--- Records provided ---
════════

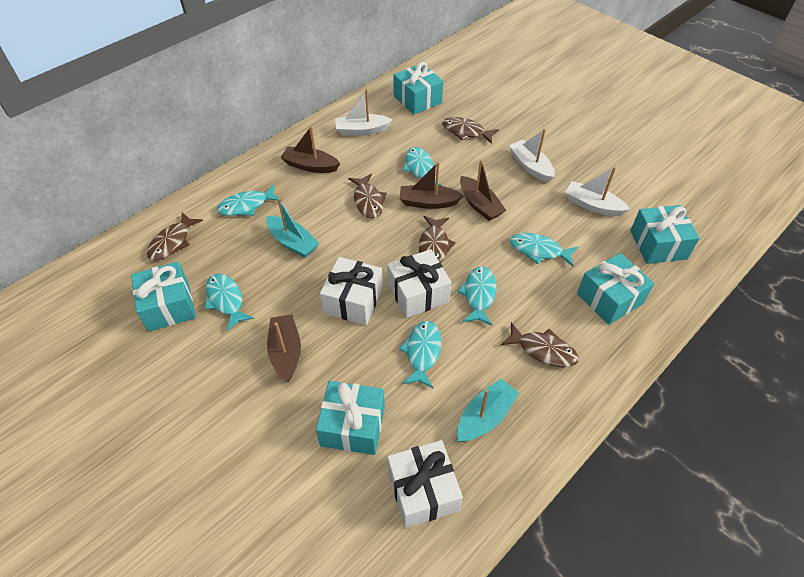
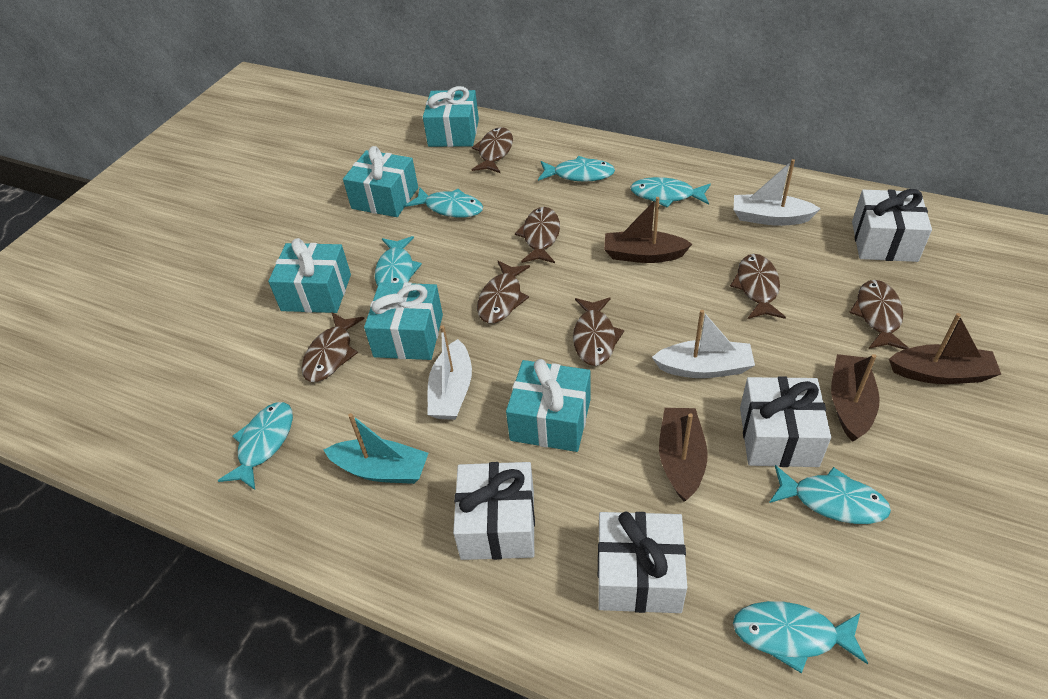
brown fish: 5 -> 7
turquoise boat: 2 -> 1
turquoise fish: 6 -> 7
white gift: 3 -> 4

════════

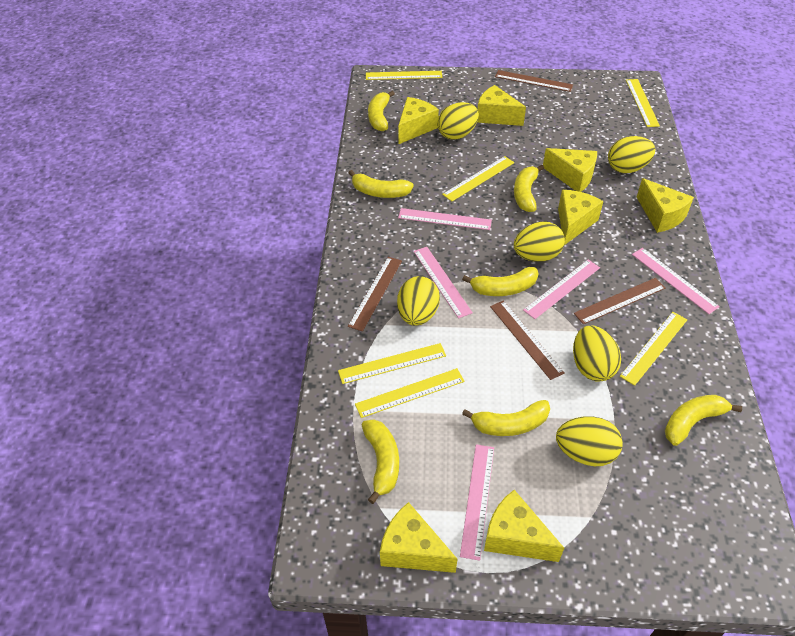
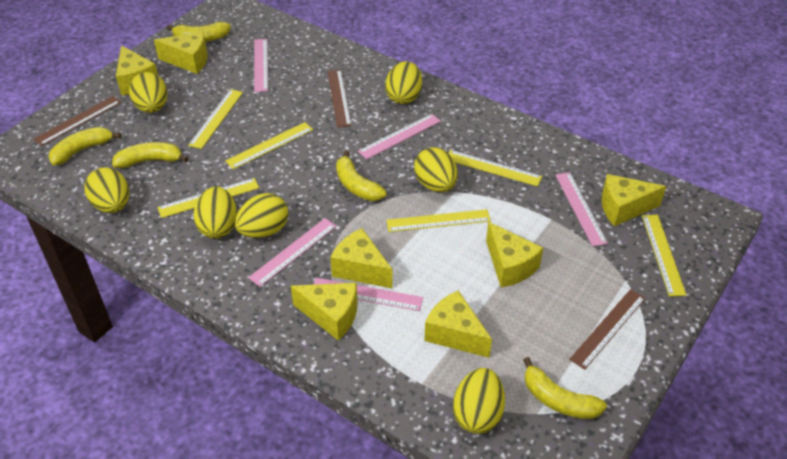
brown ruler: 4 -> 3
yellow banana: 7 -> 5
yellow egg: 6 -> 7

════════

--- Your goal ---
Locate the word "turquoise" in the data above. Copy every line carrying it.

--- Answer to this task ---
turquoise boat: 2 -> 1
turquoise fish: 6 -> 7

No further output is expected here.